- [About this exercise]:
Lines in the listing that hold the string "orange" need to be tallied, and the total given alone.

- [Data records]:
┄┄┄┄┄┄┄┄┄┄
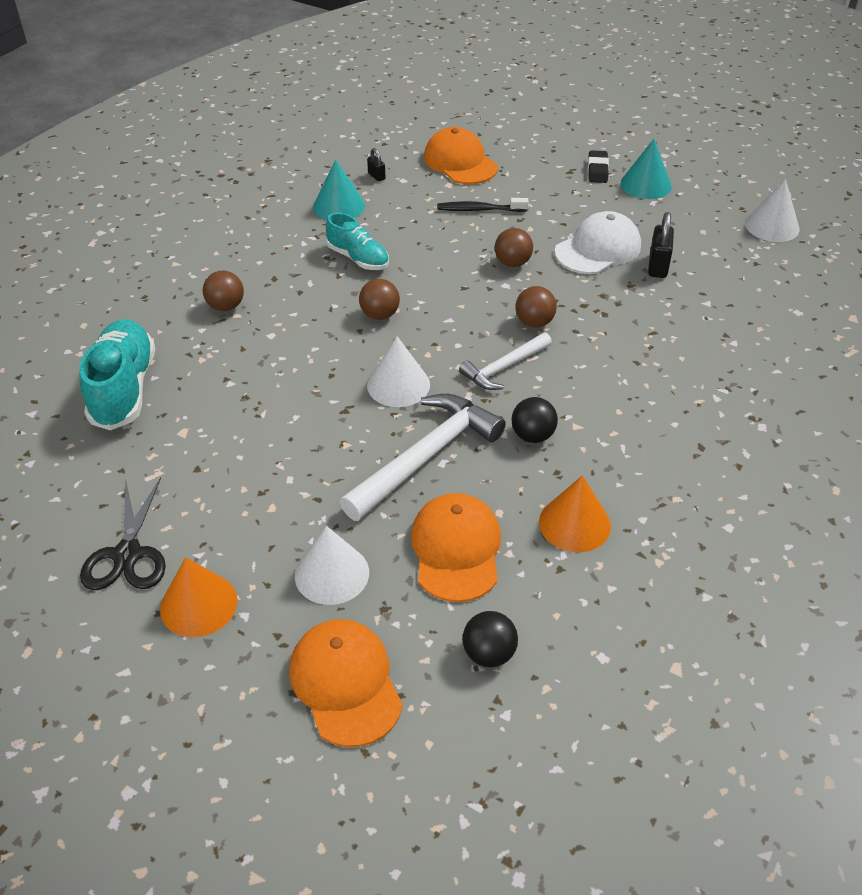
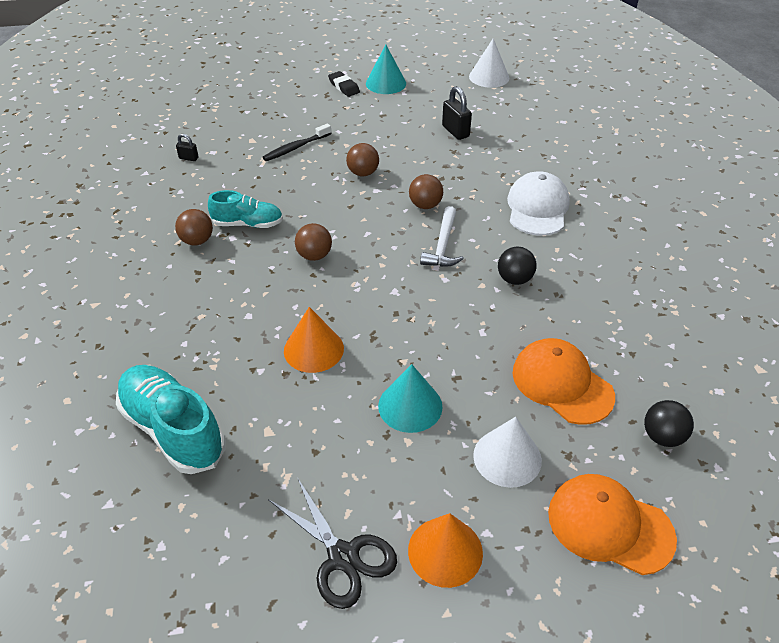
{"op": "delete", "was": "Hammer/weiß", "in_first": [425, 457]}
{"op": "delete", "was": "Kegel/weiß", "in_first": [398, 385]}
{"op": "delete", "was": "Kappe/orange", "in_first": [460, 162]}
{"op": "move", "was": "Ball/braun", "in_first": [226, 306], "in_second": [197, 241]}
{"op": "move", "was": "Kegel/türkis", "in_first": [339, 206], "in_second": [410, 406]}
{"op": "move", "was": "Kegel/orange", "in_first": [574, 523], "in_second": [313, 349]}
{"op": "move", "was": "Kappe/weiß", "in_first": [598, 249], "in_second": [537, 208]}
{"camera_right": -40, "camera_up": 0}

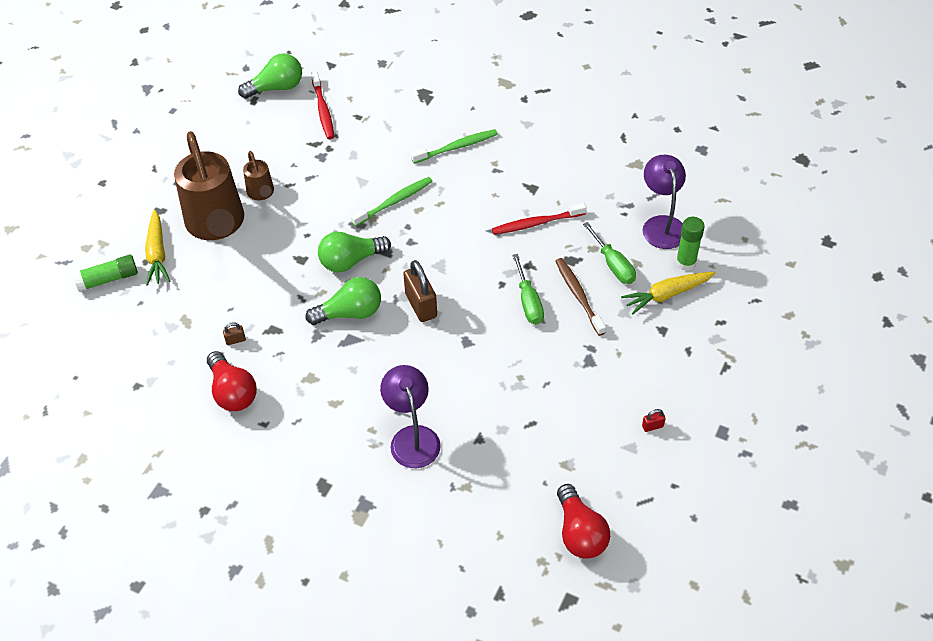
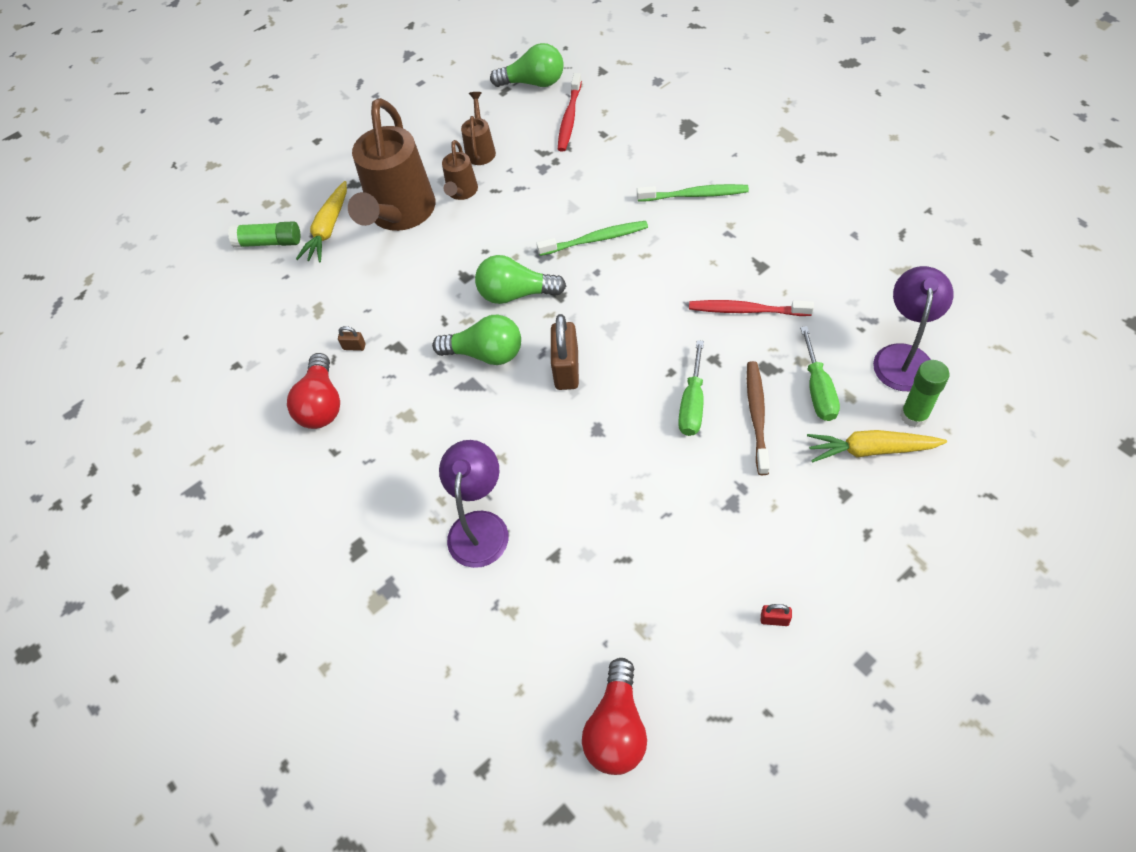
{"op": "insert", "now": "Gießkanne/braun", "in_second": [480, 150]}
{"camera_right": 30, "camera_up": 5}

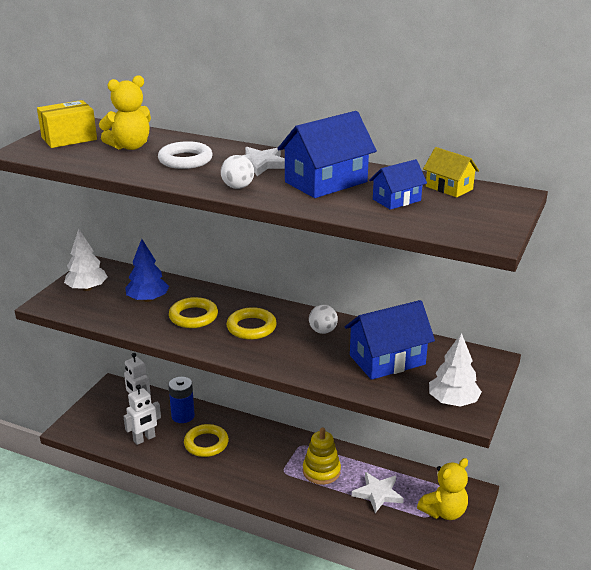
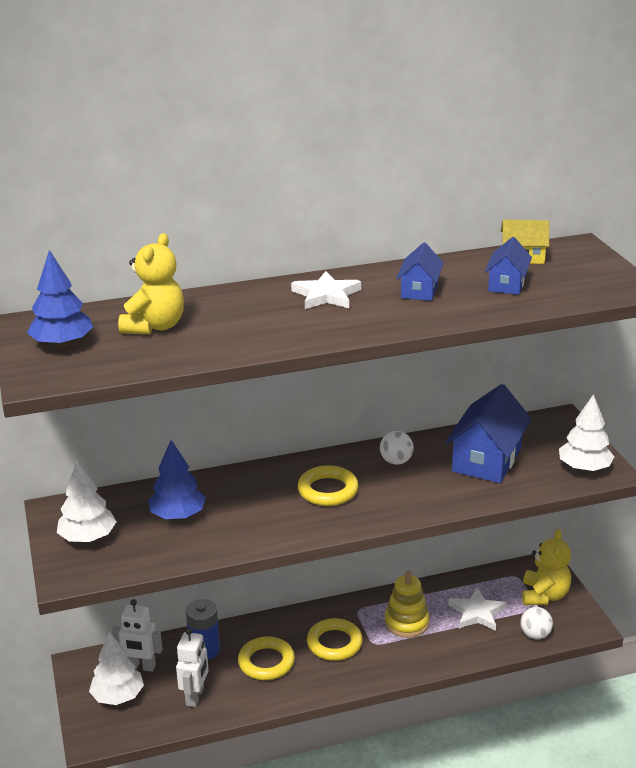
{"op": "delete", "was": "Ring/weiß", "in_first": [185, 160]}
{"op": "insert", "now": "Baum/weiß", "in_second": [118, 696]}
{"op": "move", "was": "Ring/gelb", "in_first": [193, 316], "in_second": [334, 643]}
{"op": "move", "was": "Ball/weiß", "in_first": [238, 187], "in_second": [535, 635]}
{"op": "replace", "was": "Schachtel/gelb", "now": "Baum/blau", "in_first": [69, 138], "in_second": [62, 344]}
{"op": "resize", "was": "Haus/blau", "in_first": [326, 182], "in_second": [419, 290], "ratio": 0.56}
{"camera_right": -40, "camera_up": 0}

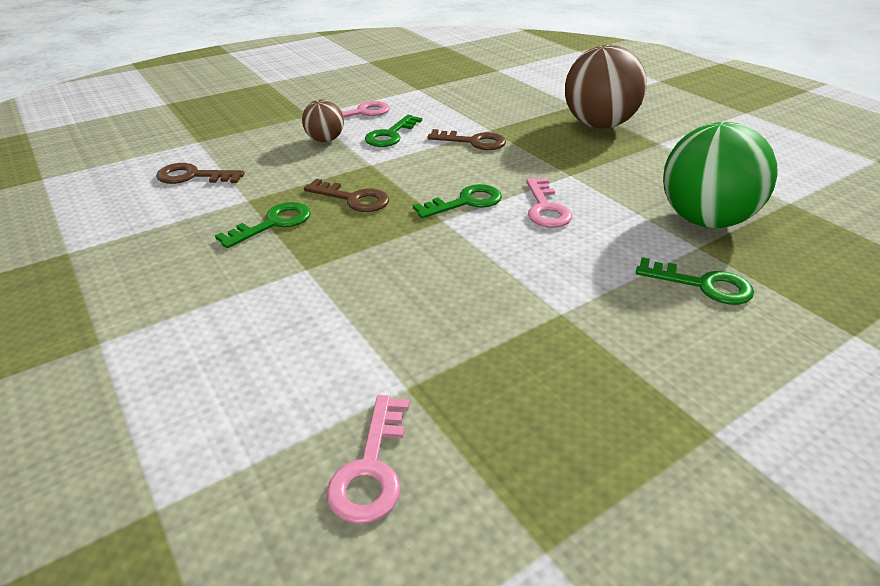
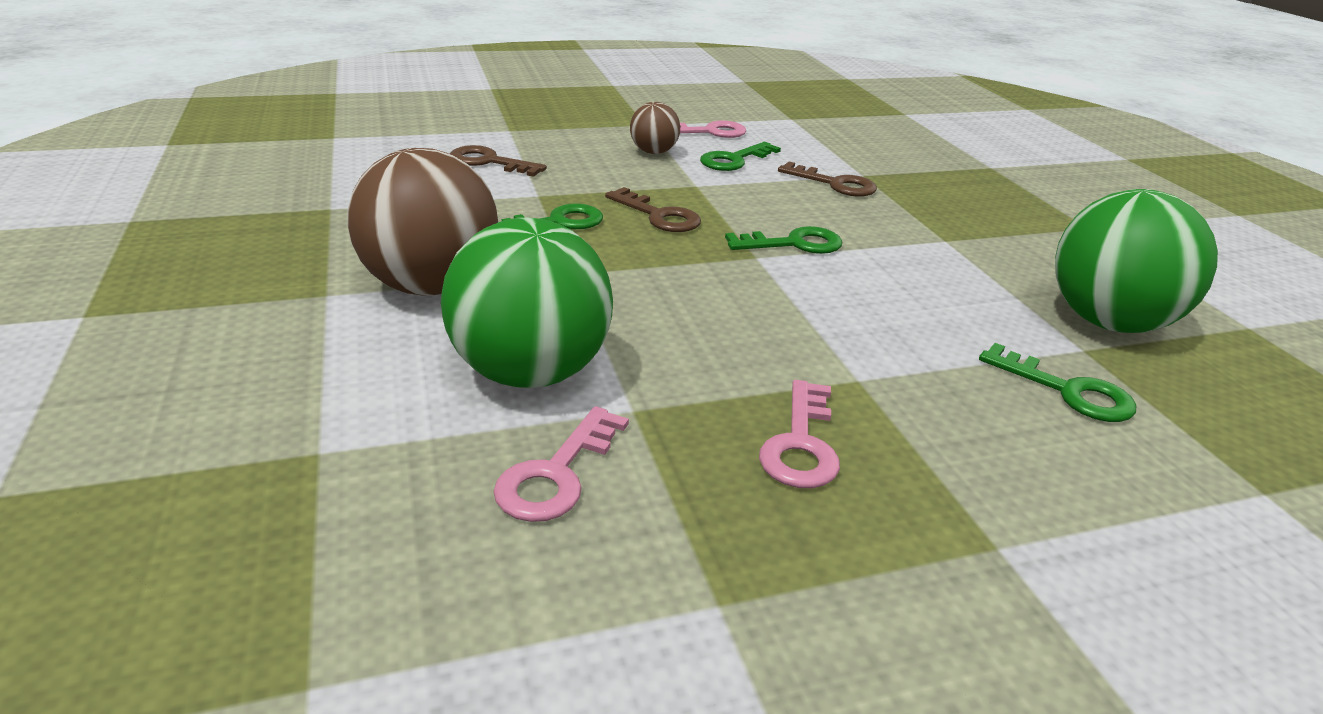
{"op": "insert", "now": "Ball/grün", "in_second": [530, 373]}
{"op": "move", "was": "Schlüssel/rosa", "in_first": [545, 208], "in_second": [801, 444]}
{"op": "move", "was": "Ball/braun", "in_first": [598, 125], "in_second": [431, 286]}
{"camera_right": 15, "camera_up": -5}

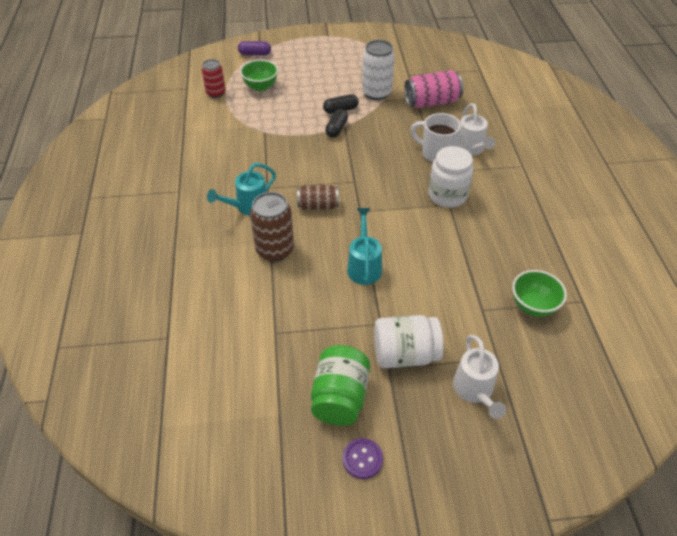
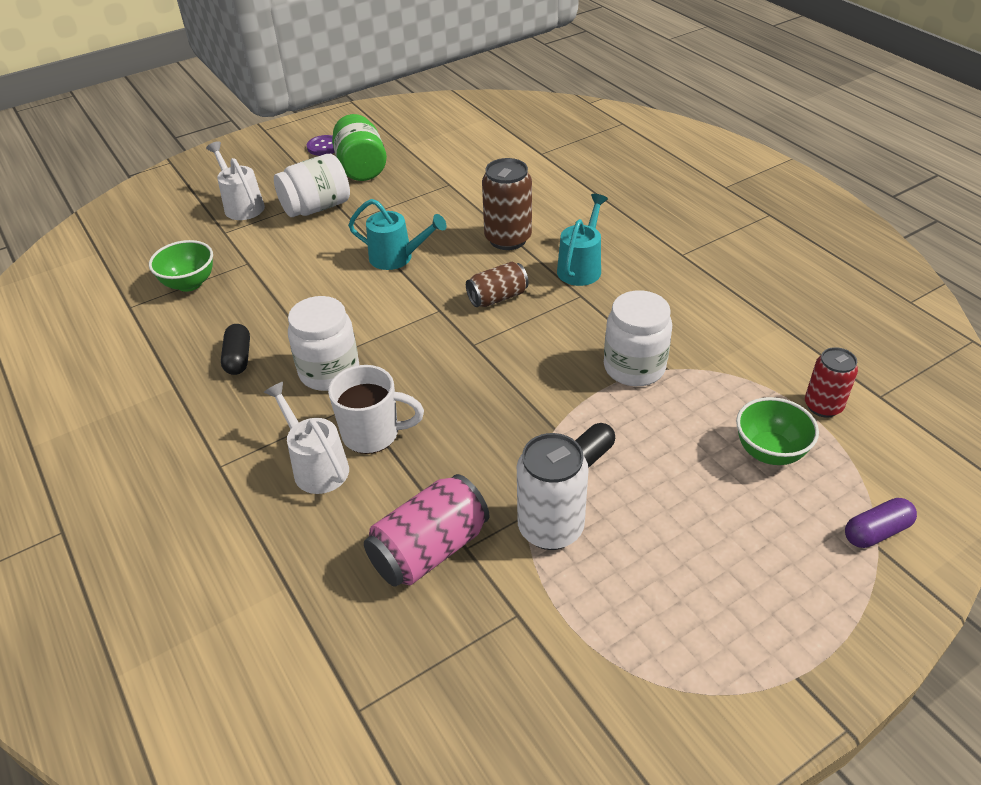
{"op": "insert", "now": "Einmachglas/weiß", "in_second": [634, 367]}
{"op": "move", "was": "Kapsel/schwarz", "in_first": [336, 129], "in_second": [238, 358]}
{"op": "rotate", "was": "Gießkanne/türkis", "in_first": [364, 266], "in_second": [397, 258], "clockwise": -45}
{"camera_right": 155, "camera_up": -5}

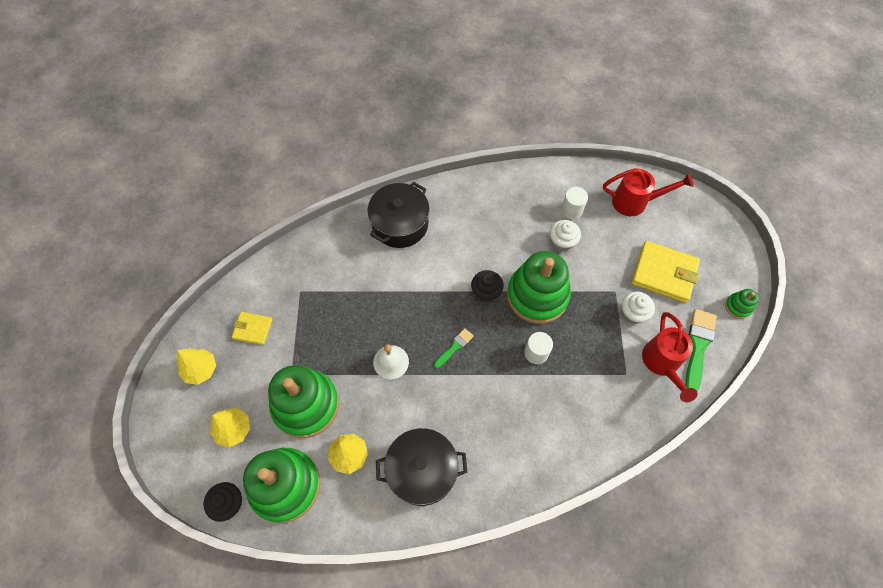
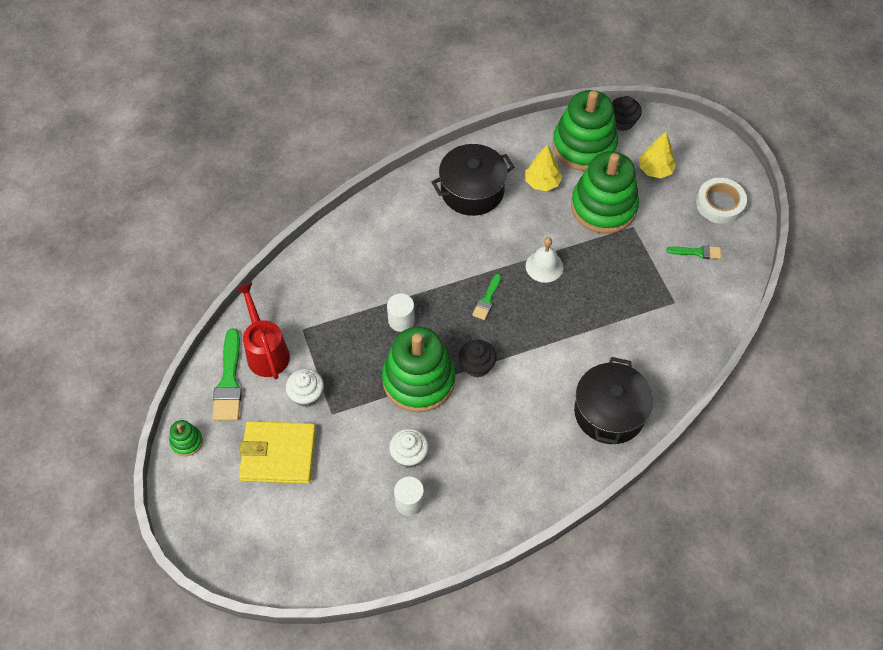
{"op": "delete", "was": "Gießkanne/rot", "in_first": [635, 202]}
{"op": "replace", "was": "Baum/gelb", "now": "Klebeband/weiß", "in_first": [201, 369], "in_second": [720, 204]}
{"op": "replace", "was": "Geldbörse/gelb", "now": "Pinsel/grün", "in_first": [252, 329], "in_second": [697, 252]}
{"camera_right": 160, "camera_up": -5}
┄┄┄┄┄┄┄┄┄┄
- [Task answer]:
2